### AIM OF THE TASK:
All lines from the one that contains "white phone: 1 -> 4" to the end of the data must be retyped exactly. Pictures are not retyped.

[Image change detection data]

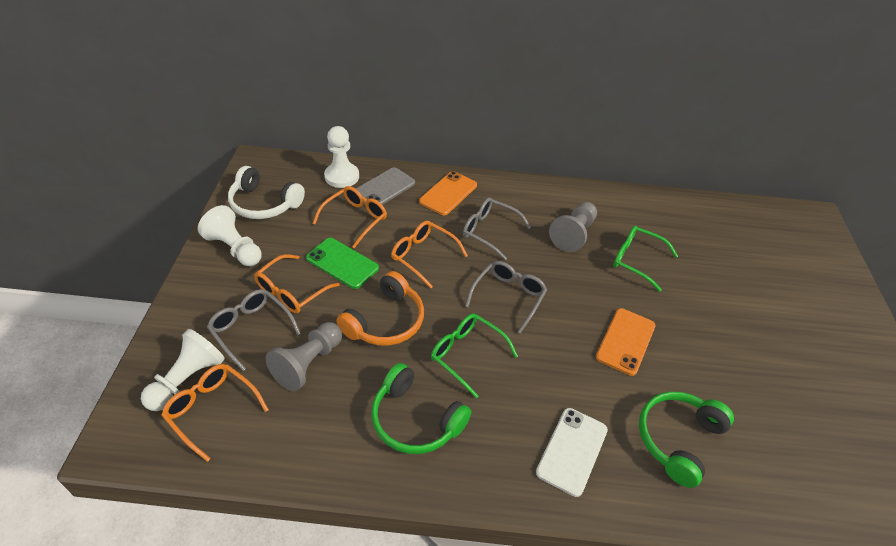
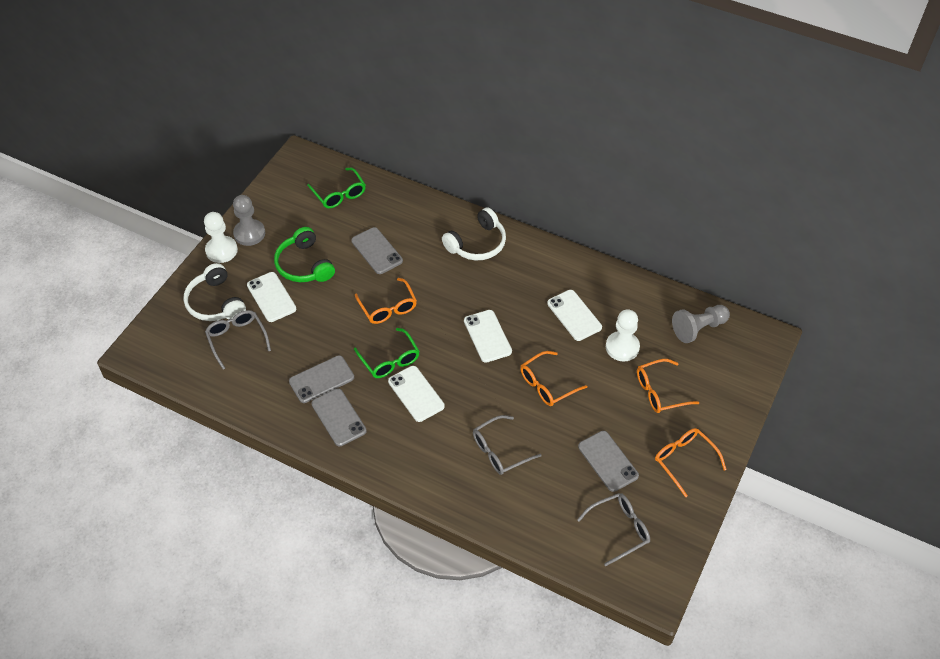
green headphones: 2 -> 1
green phone: 1 -> 0
grey phone: 1 -> 4
orange headphones: 1 -> 0
orange phone: 2 -> 0
white headphones: 1 -> 2
white pawn: 3 -> 2
white phone: 1 -> 4

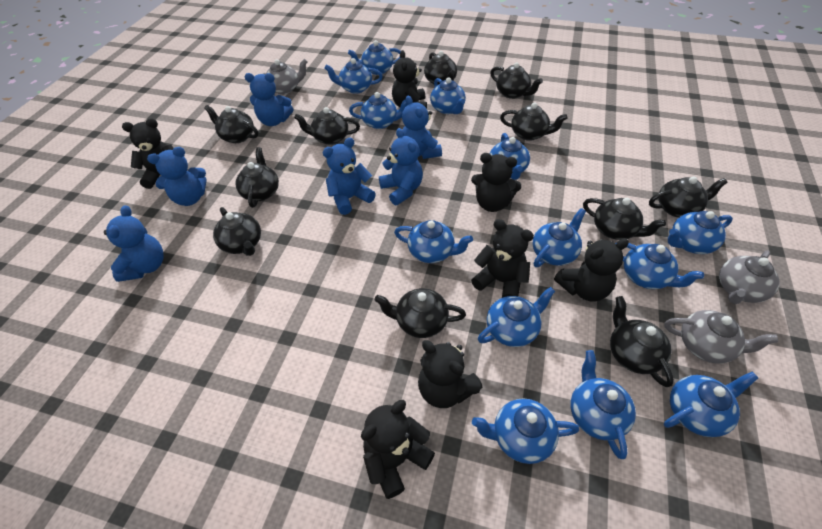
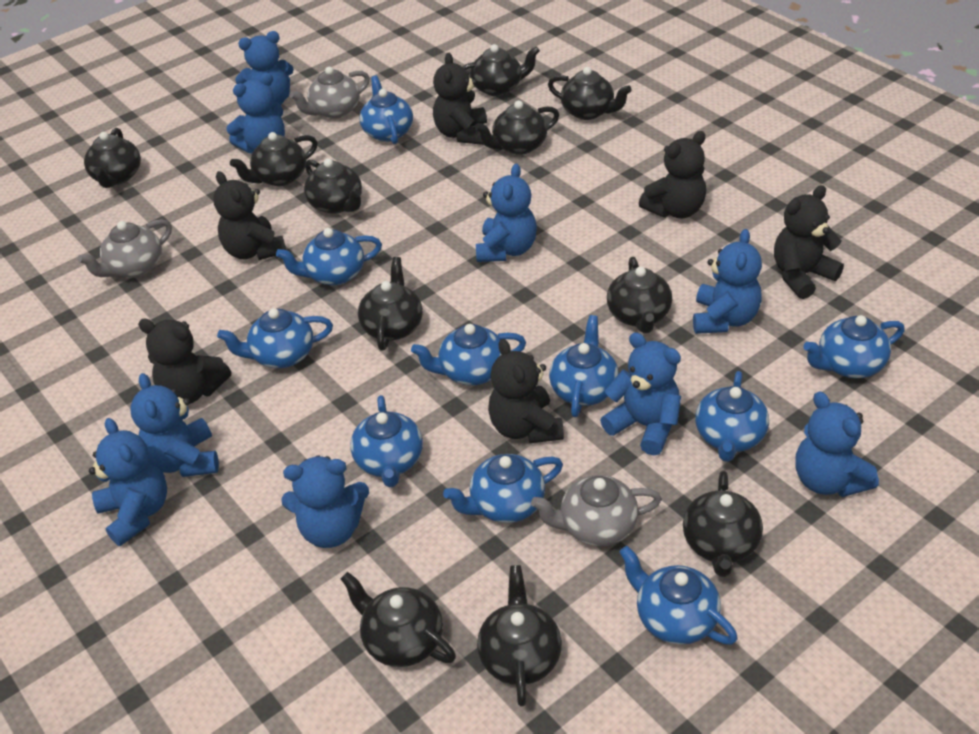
black teddy bear: 7 -> 6
blue teapot: 13 -> 10
blue teddy bear: 6 -> 9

### SOLUTION:
white phone: 1 -> 4

black teddy bear: 7 -> 6
blue teapot: 13 -> 10
blue teddy bear: 6 -> 9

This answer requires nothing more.